■ **Your instructions**:
Check each line of the listing for the string "cross", count the lines that have it, and answer with that number only.

■ **Input data**:
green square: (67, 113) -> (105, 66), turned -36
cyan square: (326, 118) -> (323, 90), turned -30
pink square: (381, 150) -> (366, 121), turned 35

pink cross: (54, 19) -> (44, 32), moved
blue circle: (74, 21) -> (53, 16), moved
==
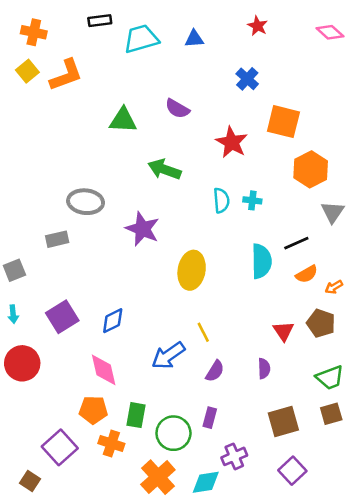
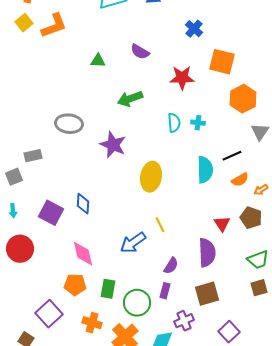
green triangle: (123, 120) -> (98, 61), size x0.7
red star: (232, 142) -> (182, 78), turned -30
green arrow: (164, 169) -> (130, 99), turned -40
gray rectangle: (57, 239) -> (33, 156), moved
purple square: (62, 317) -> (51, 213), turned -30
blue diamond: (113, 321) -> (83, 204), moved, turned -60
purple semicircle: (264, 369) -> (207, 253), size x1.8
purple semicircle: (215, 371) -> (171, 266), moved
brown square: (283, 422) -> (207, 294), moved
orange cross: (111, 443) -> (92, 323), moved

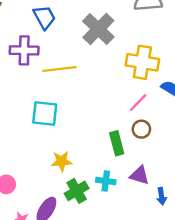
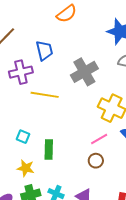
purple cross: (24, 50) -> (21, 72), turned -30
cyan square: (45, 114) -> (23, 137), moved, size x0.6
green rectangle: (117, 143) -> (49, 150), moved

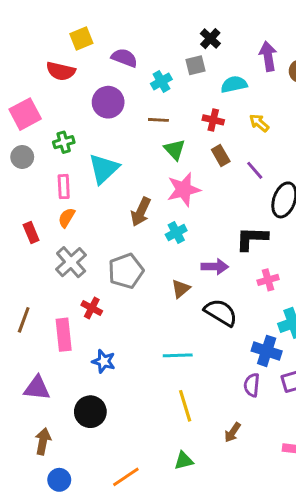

■ **Written response**:
3